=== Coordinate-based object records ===
####################
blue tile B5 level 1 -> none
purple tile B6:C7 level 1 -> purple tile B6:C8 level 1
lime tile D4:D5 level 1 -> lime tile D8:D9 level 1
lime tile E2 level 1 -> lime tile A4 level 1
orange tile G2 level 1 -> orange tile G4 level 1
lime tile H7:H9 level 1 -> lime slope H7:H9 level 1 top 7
####################
=== Instructions for the task ===
Reading through the records above, report each line in which the string "lime" is found.

=== The answer ===
lime tile D4:D5 level 1 -> lime tile D8:D9 level 1
lime tile E2 level 1 -> lime tile A4 level 1
lime tile H7:H9 level 1 -> lime slope H7:H9 level 1 top 7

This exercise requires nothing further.